------ Data records ------

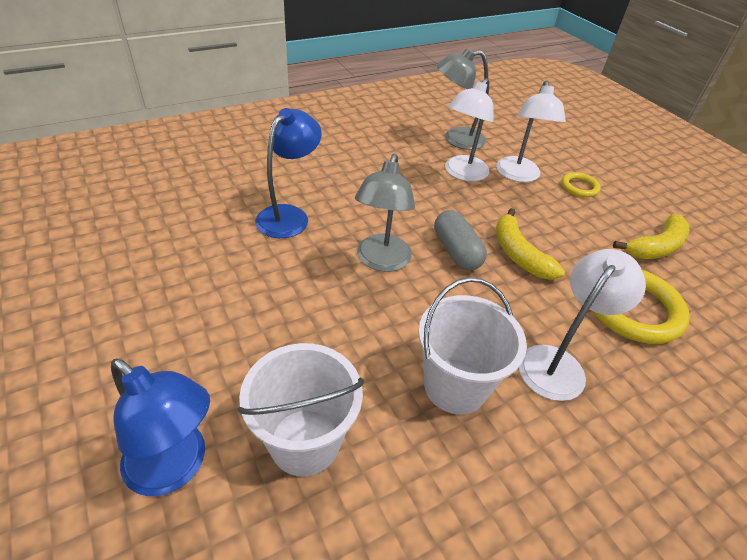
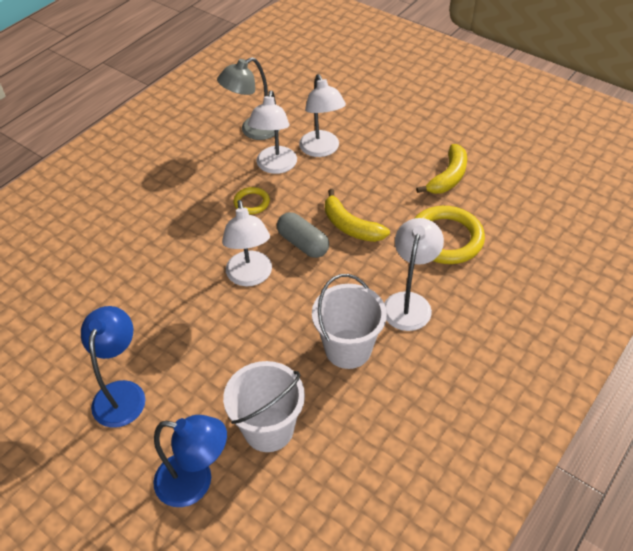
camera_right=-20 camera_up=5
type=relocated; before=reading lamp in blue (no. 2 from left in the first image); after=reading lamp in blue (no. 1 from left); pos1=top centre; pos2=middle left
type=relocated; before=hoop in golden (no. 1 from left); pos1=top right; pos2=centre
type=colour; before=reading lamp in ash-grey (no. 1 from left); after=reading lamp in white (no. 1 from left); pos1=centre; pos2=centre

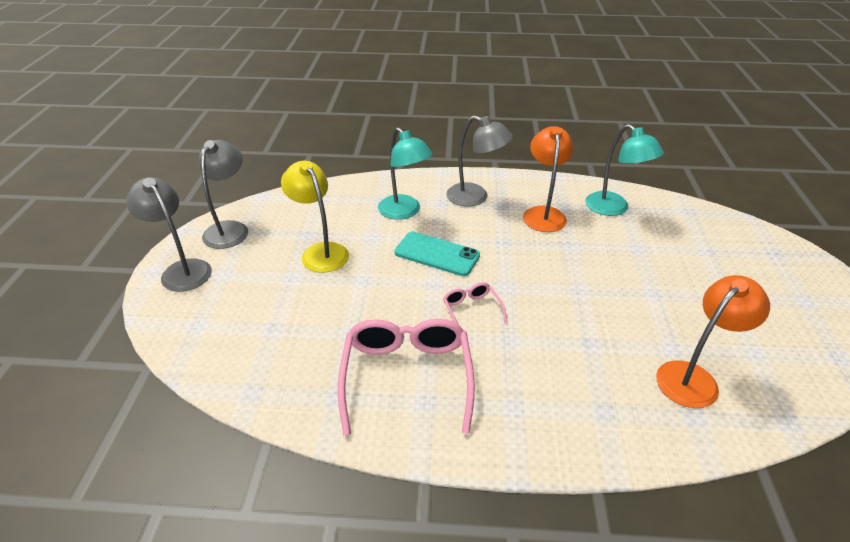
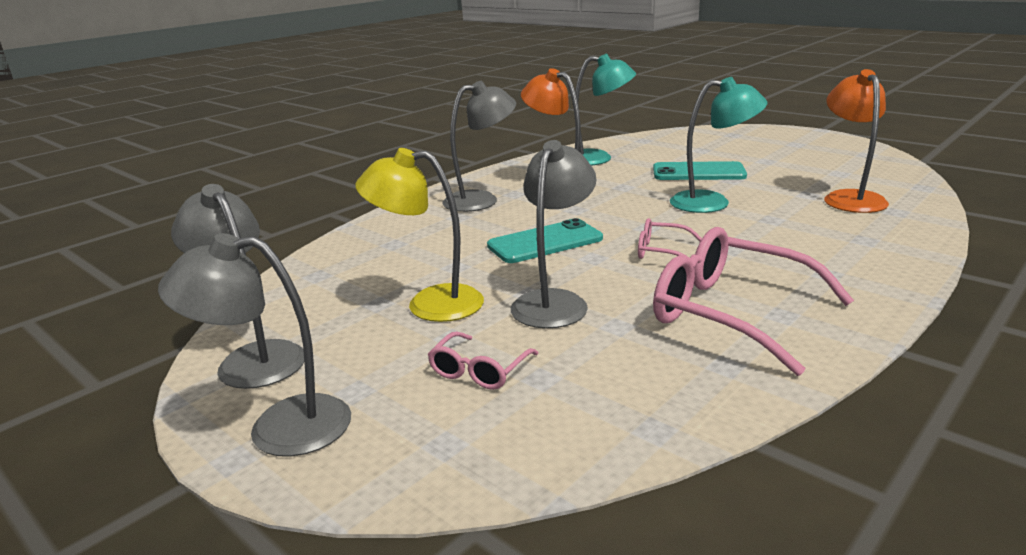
camera_right=-50 camera_up=-15
type=appeared; after=eyeglasses in pink (no. 1 from left); pos2=centre
type=appeared; after=reading lamp in ash-grey (no. 4 from left); pos2=centre
type=appeared; after=mobile phone in teal (no. 2 from left); pos2=top right
type=relocated; before=reading lamp in teal (no. 1 from left in the first image); after=reading lamp in teal (no. 2 from left); pos1=top centre; pos2=top right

------

■ **Task instructions**
Since only part of the listing is wanted, copy exactly the lines from the one holding "camera_right=-50 camera_up=-15" to the one holding "type=appeared; after=mobile phone", both included.

■ **Answer below**
camera_right=-50 camera_up=-15
type=appeared; after=eyeglasses in pink (no. 1 from left); pos2=centre
type=appeared; after=reading lamp in ash-grey (no. 4 from left); pos2=centre
type=appeared; after=mobile phone in teal (no. 2 from left); pos2=top right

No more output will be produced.